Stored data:
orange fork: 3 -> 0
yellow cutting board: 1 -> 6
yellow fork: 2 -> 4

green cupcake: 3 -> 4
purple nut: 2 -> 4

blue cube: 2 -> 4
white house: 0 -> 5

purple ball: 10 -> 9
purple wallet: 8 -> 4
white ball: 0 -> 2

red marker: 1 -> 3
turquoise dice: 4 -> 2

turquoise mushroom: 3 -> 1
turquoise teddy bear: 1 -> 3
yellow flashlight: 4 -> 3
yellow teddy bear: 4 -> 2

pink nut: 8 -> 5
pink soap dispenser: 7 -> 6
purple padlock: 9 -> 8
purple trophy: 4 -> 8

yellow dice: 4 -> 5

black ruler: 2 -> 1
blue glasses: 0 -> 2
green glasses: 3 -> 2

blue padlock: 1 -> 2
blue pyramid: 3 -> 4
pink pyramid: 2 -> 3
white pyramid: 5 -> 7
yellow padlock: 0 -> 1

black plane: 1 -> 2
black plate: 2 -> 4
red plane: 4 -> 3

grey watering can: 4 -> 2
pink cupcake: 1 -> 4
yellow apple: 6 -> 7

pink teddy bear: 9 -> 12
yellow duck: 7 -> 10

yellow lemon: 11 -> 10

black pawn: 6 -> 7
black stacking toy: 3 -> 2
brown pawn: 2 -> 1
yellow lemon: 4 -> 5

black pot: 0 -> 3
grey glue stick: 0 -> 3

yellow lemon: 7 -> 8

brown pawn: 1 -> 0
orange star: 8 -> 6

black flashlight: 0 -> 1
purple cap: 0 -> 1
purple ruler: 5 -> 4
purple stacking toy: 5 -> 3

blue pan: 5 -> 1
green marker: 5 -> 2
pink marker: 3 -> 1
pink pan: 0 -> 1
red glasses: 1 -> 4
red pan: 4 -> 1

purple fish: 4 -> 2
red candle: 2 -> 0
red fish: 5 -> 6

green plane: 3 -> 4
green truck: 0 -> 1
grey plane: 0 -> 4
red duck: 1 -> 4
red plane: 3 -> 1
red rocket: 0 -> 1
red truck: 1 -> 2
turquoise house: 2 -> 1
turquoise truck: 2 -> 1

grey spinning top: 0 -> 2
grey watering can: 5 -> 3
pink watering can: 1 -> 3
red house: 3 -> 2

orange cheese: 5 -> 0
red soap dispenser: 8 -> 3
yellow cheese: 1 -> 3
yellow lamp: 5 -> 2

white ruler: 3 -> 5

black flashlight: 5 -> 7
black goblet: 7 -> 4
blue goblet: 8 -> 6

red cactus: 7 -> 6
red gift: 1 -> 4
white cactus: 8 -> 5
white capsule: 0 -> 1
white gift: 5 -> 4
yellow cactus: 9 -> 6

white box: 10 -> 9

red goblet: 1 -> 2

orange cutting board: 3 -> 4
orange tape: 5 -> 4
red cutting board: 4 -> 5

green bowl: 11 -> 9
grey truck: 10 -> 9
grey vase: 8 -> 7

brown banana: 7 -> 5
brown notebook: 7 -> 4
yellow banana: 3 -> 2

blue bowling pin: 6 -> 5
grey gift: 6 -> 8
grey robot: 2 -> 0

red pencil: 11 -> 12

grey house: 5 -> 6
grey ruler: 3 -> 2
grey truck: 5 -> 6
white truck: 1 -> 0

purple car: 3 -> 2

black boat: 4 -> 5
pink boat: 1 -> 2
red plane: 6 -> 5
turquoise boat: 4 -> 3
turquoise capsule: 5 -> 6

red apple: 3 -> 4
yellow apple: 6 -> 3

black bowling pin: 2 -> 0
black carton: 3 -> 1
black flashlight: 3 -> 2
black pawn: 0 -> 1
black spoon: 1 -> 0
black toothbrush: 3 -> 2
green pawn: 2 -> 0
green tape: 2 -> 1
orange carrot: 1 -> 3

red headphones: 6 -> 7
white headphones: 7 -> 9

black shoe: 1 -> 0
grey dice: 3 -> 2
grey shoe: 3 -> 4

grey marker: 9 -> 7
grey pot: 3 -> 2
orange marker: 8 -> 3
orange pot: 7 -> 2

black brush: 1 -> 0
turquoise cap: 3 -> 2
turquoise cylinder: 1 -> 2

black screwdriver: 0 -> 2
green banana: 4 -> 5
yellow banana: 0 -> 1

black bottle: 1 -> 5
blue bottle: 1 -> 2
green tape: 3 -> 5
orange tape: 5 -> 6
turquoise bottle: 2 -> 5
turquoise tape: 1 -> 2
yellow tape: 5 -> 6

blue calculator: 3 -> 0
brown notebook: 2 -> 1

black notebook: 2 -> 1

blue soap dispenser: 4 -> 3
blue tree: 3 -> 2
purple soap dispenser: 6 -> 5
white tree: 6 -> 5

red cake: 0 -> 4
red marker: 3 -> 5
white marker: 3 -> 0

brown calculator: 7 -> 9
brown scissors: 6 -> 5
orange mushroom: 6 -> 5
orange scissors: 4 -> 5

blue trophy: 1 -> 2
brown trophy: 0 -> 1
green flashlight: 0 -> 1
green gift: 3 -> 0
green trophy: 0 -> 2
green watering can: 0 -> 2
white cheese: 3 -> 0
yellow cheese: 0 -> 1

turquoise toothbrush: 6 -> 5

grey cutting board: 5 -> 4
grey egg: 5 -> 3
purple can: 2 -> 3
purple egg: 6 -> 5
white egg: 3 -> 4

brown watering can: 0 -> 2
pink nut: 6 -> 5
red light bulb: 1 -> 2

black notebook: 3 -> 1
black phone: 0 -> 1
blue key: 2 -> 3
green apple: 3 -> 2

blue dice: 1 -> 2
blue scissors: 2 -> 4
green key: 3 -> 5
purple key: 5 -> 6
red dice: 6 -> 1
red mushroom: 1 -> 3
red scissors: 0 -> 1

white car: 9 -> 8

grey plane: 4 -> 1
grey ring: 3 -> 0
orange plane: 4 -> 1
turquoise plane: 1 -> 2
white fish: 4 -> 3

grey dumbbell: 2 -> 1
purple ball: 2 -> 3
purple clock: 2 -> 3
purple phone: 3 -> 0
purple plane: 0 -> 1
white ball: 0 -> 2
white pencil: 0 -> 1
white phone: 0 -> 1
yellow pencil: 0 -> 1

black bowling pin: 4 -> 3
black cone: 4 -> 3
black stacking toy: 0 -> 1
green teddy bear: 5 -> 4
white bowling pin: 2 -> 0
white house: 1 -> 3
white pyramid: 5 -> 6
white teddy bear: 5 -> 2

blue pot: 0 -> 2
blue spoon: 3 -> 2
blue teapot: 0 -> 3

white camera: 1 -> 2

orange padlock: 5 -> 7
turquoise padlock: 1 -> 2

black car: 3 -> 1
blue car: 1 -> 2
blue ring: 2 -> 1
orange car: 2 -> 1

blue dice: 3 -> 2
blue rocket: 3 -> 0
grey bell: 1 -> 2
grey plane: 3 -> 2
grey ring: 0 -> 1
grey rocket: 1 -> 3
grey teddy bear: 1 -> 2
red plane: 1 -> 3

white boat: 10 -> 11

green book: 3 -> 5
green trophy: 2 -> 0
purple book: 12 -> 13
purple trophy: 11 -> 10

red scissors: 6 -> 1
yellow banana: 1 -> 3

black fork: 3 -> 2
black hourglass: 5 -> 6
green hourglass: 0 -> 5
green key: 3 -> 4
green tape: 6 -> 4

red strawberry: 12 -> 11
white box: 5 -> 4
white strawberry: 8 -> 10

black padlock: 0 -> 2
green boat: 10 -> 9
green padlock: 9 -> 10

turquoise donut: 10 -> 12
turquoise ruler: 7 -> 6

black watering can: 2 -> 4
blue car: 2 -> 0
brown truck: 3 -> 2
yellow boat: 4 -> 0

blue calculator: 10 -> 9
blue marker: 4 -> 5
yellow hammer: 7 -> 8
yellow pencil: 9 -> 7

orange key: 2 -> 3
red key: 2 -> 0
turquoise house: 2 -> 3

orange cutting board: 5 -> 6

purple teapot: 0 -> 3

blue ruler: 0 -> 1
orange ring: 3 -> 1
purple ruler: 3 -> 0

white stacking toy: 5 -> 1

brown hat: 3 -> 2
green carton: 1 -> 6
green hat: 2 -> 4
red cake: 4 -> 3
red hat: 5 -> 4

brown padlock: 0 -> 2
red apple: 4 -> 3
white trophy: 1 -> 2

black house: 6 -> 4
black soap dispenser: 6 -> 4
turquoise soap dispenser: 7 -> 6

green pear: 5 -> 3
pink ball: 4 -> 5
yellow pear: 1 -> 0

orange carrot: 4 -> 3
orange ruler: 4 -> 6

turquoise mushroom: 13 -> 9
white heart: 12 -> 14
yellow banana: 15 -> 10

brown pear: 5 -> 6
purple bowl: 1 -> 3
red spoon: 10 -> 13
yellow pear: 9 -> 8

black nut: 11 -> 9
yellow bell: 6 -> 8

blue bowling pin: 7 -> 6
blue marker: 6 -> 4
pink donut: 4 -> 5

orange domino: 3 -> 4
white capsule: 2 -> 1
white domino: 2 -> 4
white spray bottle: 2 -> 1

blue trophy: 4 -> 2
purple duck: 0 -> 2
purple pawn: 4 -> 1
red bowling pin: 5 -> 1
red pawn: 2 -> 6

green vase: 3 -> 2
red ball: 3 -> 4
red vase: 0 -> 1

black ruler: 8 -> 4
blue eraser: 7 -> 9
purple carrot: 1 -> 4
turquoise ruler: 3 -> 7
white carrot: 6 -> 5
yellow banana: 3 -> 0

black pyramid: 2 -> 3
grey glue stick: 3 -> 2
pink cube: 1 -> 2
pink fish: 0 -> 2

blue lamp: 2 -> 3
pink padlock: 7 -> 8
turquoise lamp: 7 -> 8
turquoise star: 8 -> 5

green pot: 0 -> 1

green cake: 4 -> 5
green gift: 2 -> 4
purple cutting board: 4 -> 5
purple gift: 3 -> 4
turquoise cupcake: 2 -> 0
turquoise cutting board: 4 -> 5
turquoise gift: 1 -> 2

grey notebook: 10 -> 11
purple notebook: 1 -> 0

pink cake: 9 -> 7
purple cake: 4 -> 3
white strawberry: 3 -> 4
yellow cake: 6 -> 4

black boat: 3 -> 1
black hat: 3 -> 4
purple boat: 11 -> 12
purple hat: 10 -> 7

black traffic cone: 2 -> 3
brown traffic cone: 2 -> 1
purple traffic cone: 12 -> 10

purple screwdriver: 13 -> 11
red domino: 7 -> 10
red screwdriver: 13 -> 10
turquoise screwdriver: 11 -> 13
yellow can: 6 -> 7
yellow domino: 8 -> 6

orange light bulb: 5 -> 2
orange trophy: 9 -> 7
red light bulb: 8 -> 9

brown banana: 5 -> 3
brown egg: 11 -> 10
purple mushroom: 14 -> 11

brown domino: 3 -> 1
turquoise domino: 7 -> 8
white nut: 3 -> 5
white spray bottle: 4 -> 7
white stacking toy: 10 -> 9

*WORK TASK:*
Copy exactly, and only, the lines from the line that contains "white spray bottle: 2 -> 1" through the end of the data above.

*REPLY TO THE TASK:*
white spray bottle: 2 -> 1

blue trophy: 4 -> 2
purple duck: 0 -> 2
purple pawn: 4 -> 1
red bowling pin: 5 -> 1
red pawn: 2 -> 6

green vase: 3 -> 2
red ball: 3 -> 4
red vase: 0 -> 1

black ruler: 8 -> 4
blue eraser: 7 -> 9
purple carrot: 1 -> 4
turquoise ruler: 3 -> 7
white carrot: 6 -> 5
yellow banana: 3 -> 0

black pyramid: 2 -> 3
grey glue stick: 3 -> 2
pink cube: 1 -> 2
pink fish: 0 -> 2

blue lamp: 2 -> 3
pink padlock: 7 -> 8
turquoise lamp: 7 -> 8
turquoise star: 8 -> 5

green pot: 0 -> 1

green cake: 4 -> 5
green gift: 2 -> 4
purple cutting board: 4 -> 5
purple gift: 3 -> 4
turquoise cupcake: 2 -> 0
turquoise cutting board: 4 -> 5
turquoise gift: 1 -> 2

grey notebook: 10 -> 11
purple notebook: 1 -> 0

pink cake: 9 -> 7
purple cake: 4 -> 3
white strawberry: 3 -> 4
yellow cake: 6 -> 4

black boat: 3 -> 1
black hat: 3 -> 4
purple boat: 11 -> 12
purple hat: 10 -> 7

black traffic cone: 2 -> 3
brown traffic cone: 2 -> 1
purple traffic cone: 12 -> 10

purple screwdriver: 13 -> 11
red domino: 7 -> 10
red screwdriver: 13 -> 10
turquoise screwdriver: 11 -> 13
yellow can: 6 -> 7
yellow domino: 8 -> 6

orange light bulb: 5 -> 2
orange trophy: 9 -> 7
red light bulb: 8 -> 9

brown banana: 5 -> 3
brown egg: 11 -> 10
purple mushroom: 14 -> 11

brown domino: 3 -> 1
turquoise domino: 7 -> 8
white nut: 3 -> 5
white spray bottle: 4 -> 7
white stacking toy: 10 -> 9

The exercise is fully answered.